▶ **Try it**
Go through the lines below and repeat each one exactly, skipping pictures.

[Coordinate-based change listings]
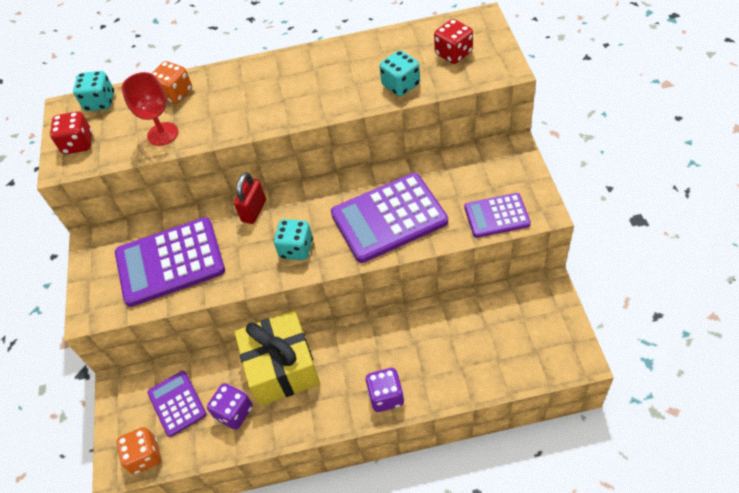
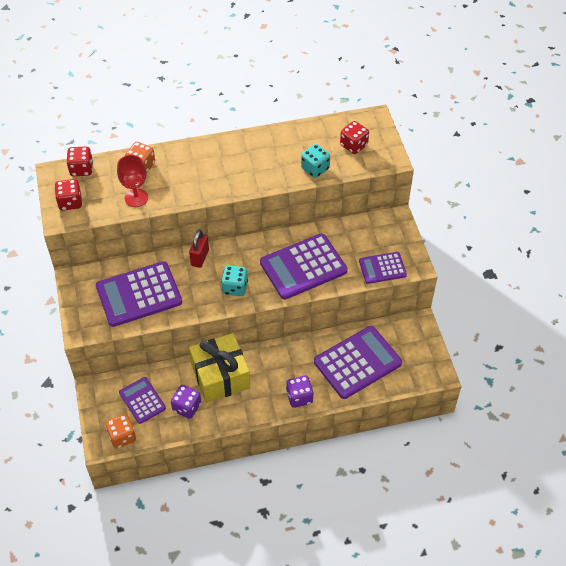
camera: 10 degrees left, 0 degrees up
(100, 102) = (81, 169): turquoise dice -> red dice
(466, 345) = (357, 362): none -> purple calculator

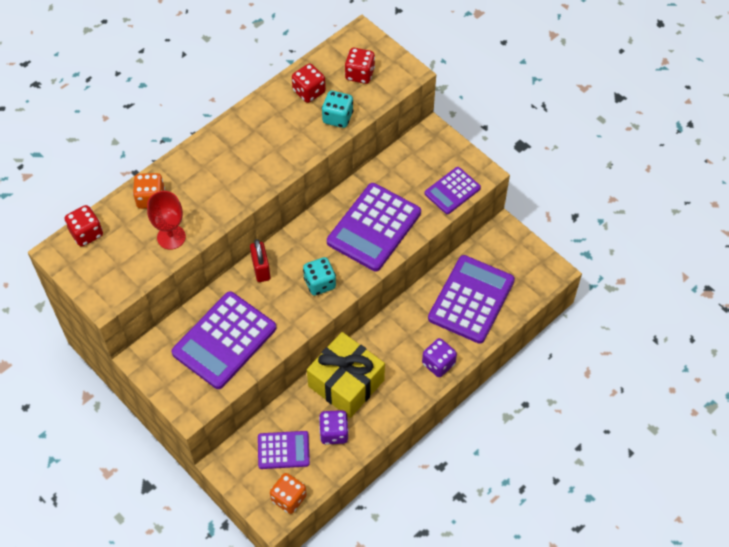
camera: 30 degrees left, 5 degrees up
(70, 202) = (101, 277): red dice -> red dice (309, 91)
(142, 400) = (283, 450): purple calculator -> purple calculator turned 150 degrees clockwise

▶ **Answer space**
camera: 10 degrees left, 0 degrees up
(100, 102) = (81, 169): turquoise dice -> red dice
(466, 345) = (357, 362): none -> purple calculator

camera: 30 degrees left, 5 degrees up
(70, 202) = (101, 277): red dice -> red dice (309, 91)
(142, 400) = (283, 450): purple calculator -> purple calculator turned 150 degrees clockwise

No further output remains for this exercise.